## TASK OBJECTIVE
Report each line of the entries that contains the word "plus", copied in full.

## RECORDS TO PROCESS

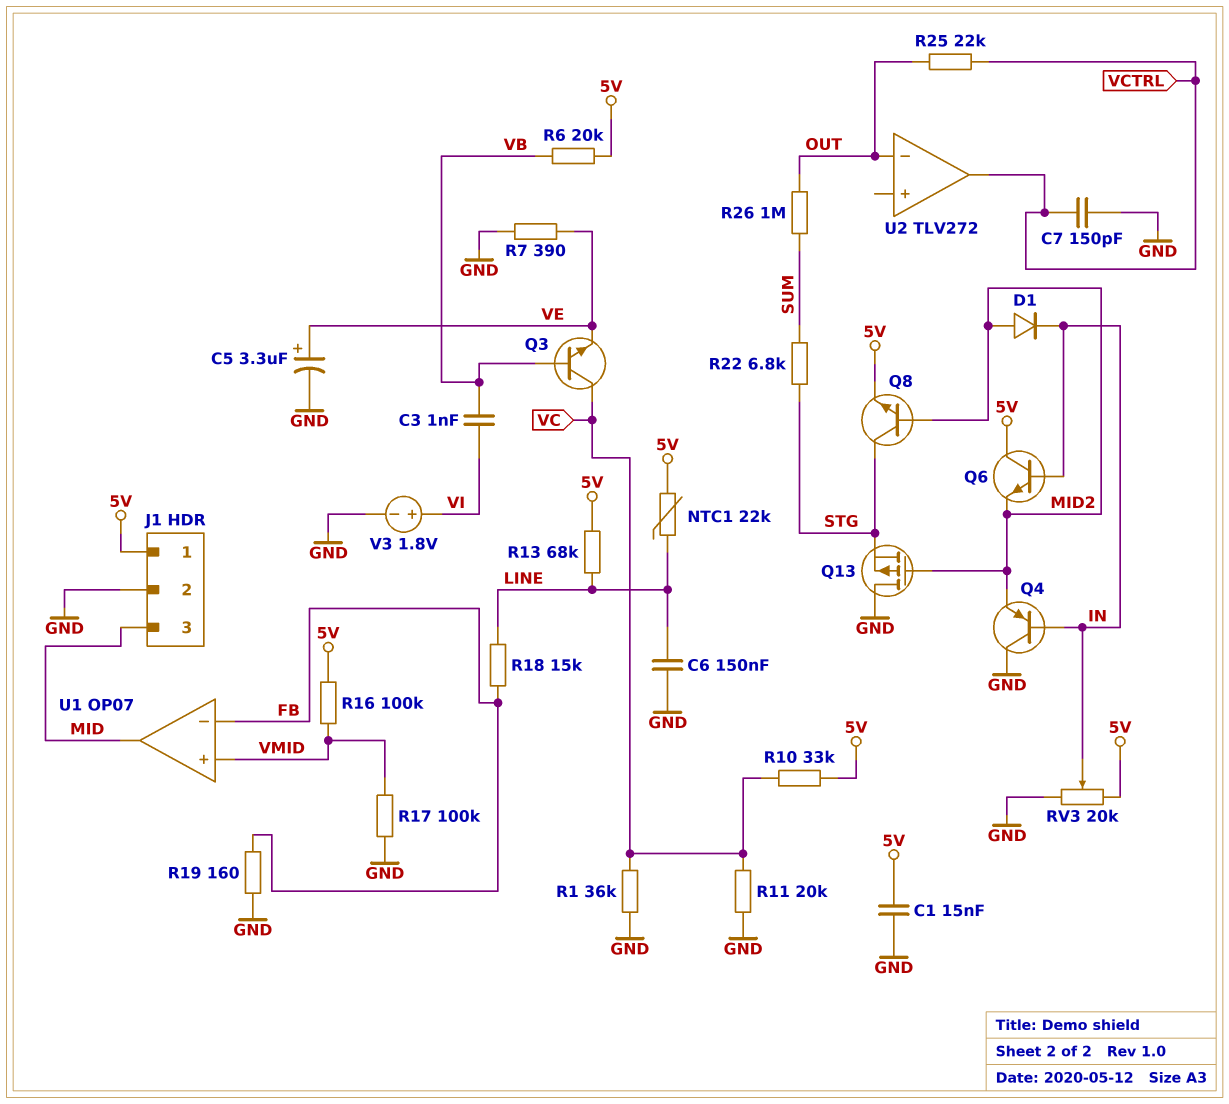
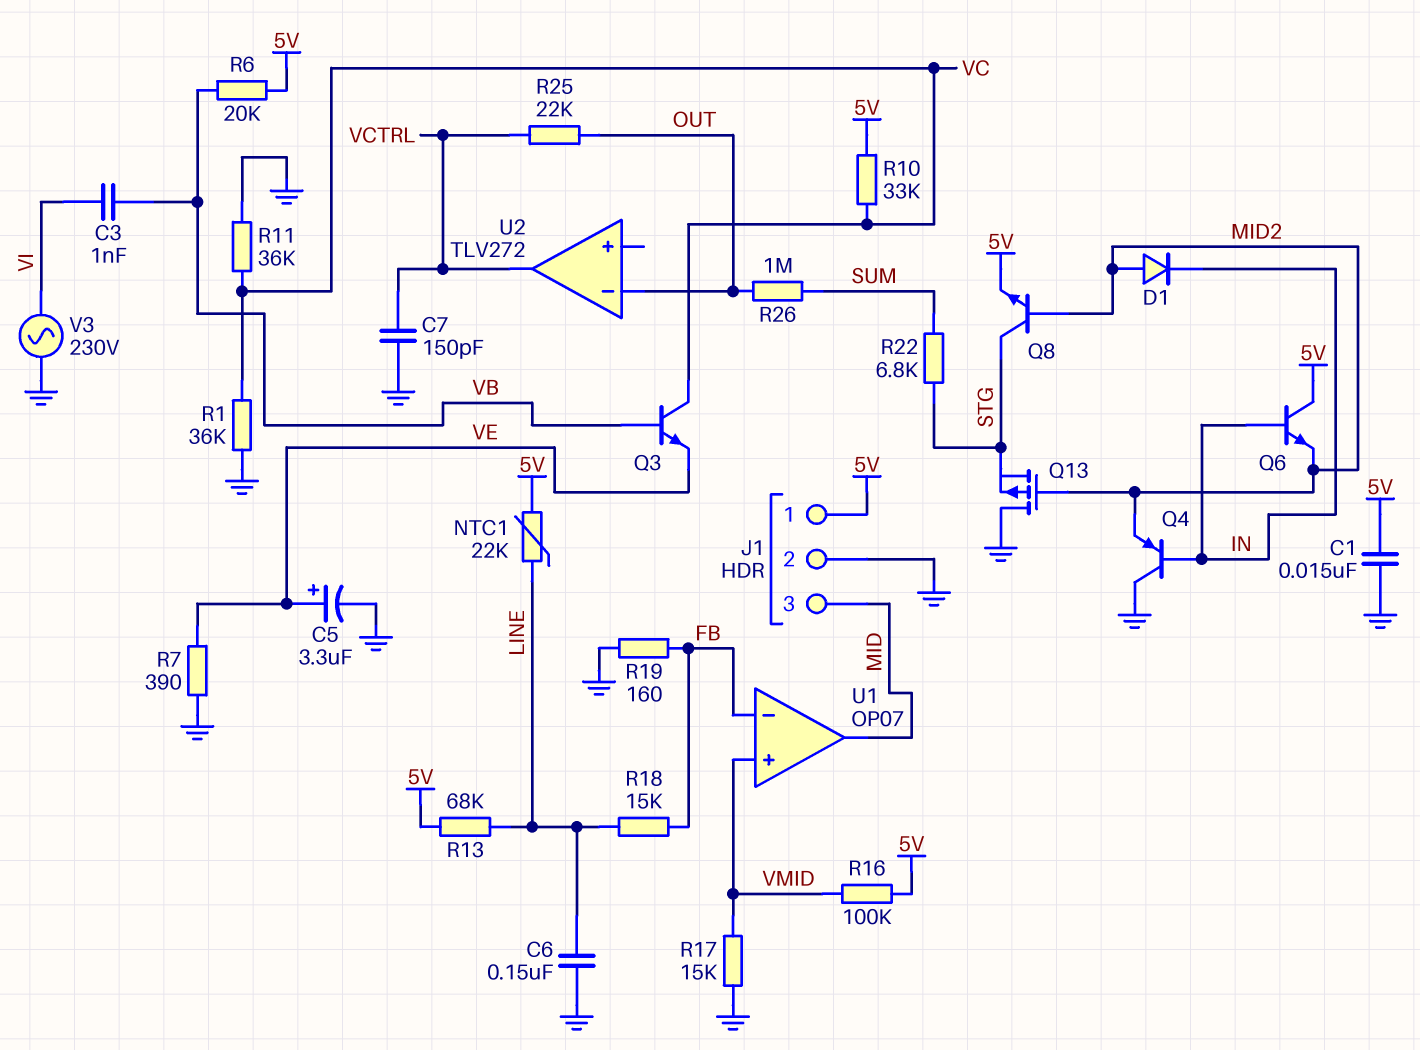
R11: 20k (GND, VC) -> 36k (GND, VC)
R17: 100k (GND, VMID) -> 15k (GND, VMID)
RV3: 20k (5V, GND, wiper IN) -> none
V3: 1.8V (plus VI, minus GND) -> AC 230V (GND, VI)

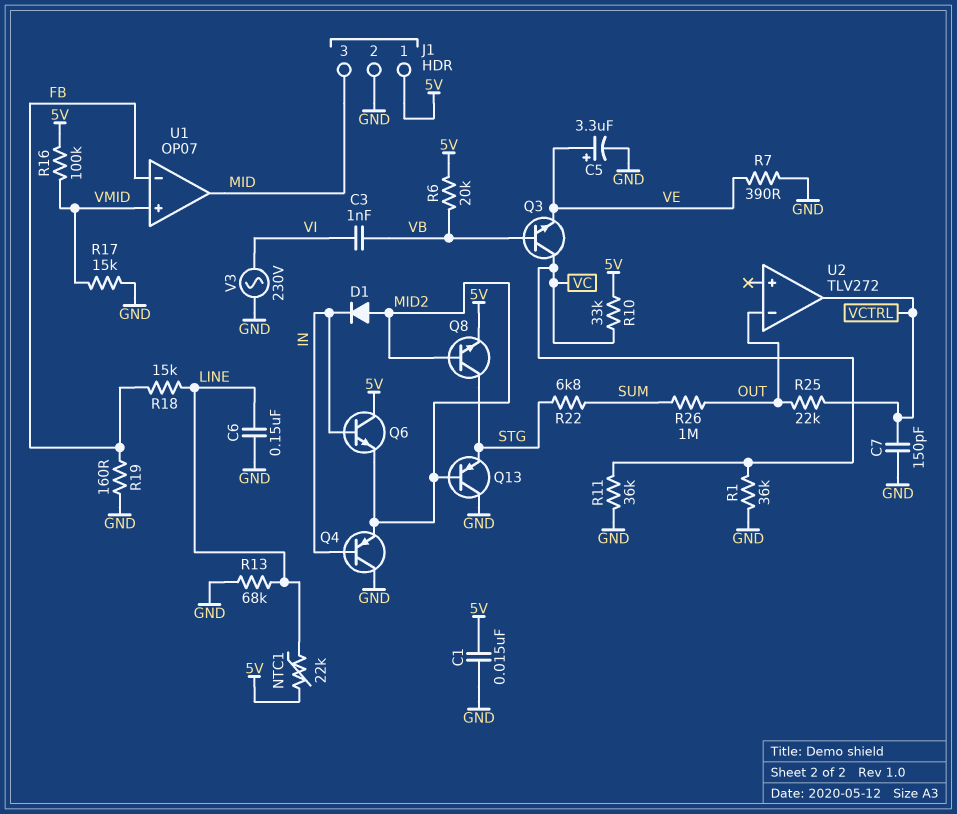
Q13: PMOS (G MID2, D GND, S STG) -> PNP (B MID2, C GND, E STG)
R13: 68k (5V, LINE) -> 68k (GND, LINE)

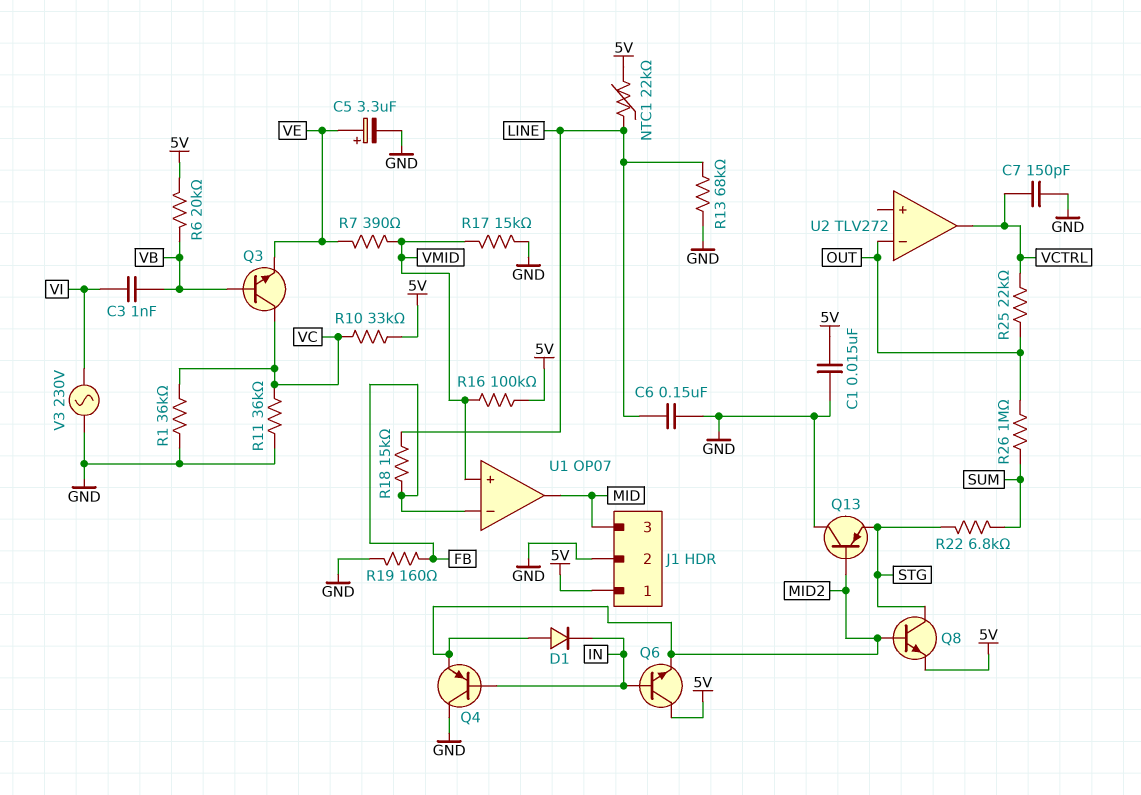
R7: 390 (GND, VE) -> 390 (VE, VMID)

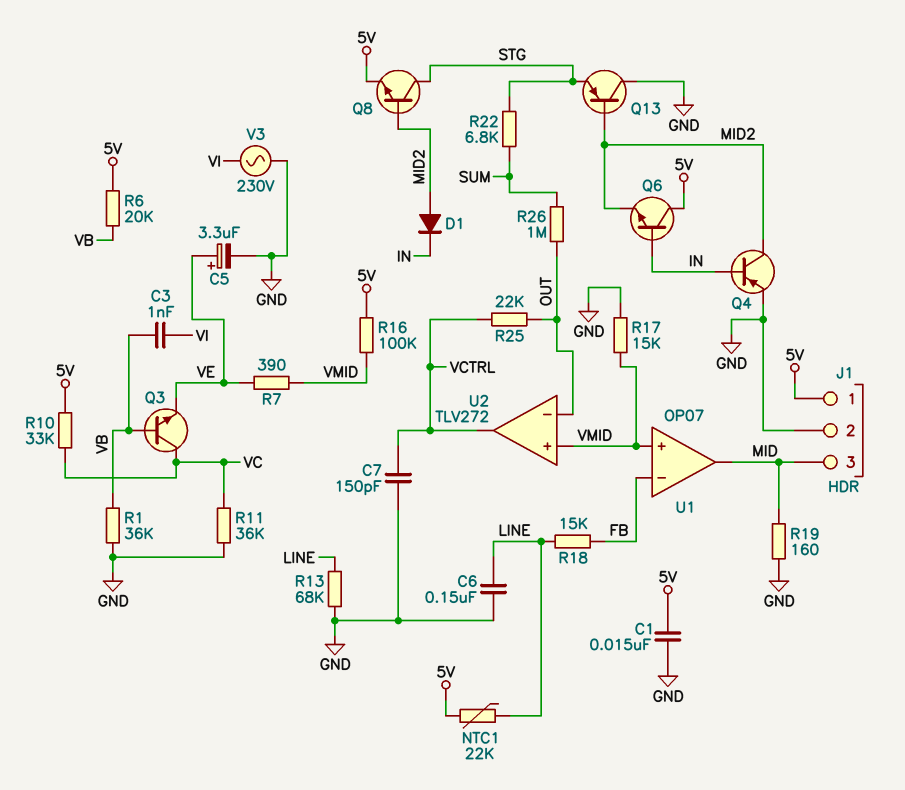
Q4: PNP (B IN, C GND, E MID2) -> PNP (B IN, C MID2, E GND)
R1: 36k (GND, VC) -> 36k (GND, VB)
R19: 160 (FB, GND) -> 160 (GND, MID)
U2 pin in+: none -> VMID

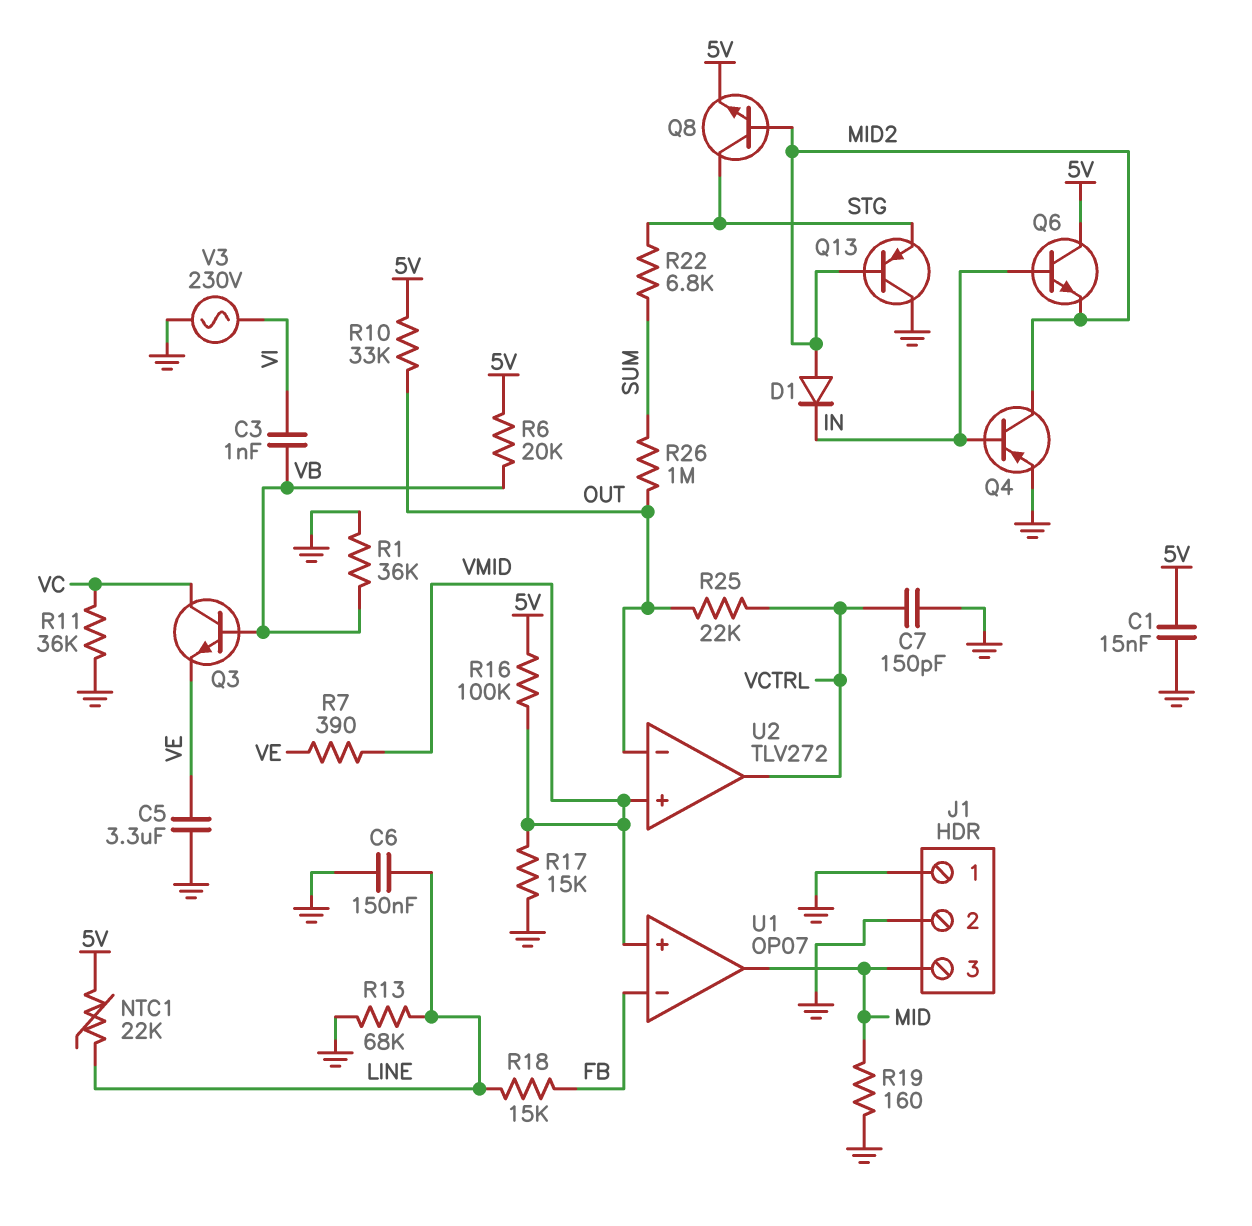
C5: 3.3uF (plus VE, minus GND) -> 3.3uF (GND, VE)
J1 pin 1: 5V -> GND
R10: 33k (5V, VC) -> 33k (5V, OUT)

## WRITTEN REPLY
V3: 1.8V (plus VI, minus GND) -> AC 230V (GND, VI)
C5: 3.3uF (plus VE, minus GND) -> 3.3uF (GND, VE)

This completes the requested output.